Data for review:

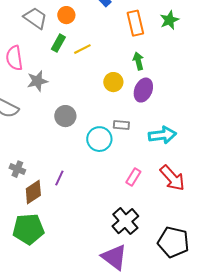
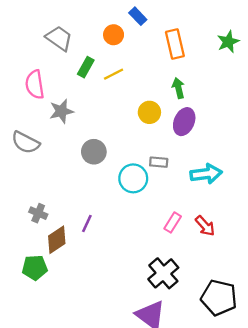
orange circle: (66, 15) -> (114, 35), moved
green star: (169, 20) -> (228, 42), moved
red arrow: (172, 178) -> (205, 226), moved, size x0.7
green pentagon: (28, 229) -> (35, 268), moved, size x0.7

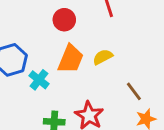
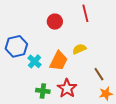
orange trapezoid: (71, 59) -> (59, 61), moved

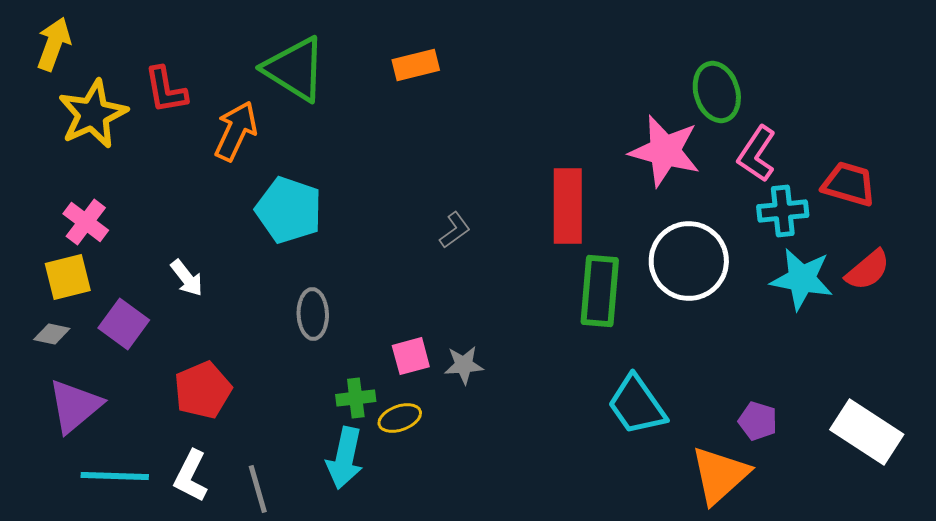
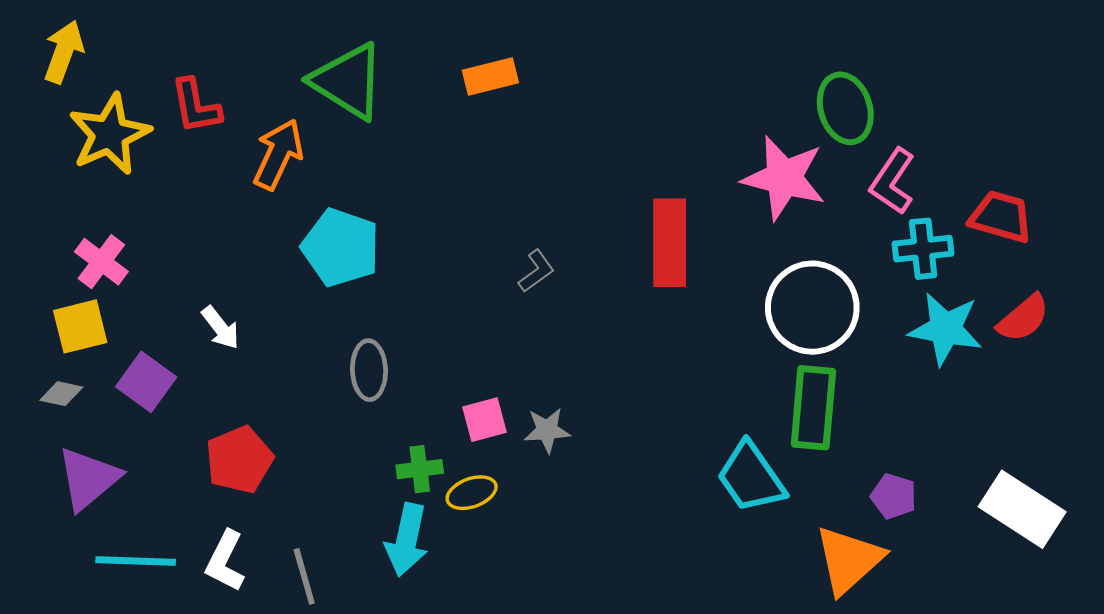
green rectangle: (600, 291) -> (813, 408), moved

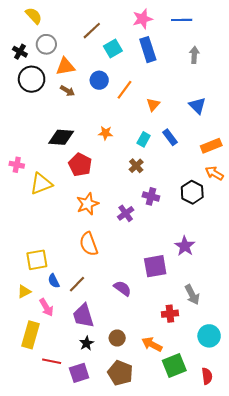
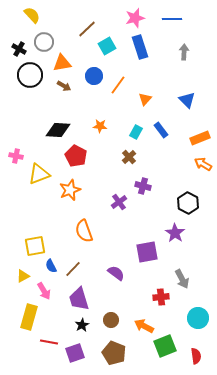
black hexagon: (192, 192) -> (188, 203), moved
orange star: (88, 204) -> (70, 190), moved

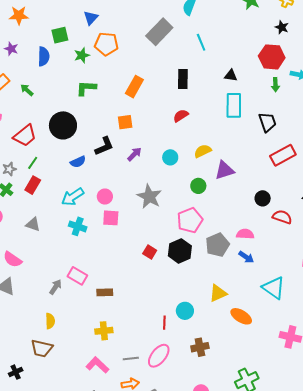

Exercise brief: Where a line of the records above holds the word "size", copy that line.

Result:
red arrow: (172, 178) -> (205, 226), moved, size x0.7
green pentagon: (28, 229) -> (35, 268), moved, size x0.7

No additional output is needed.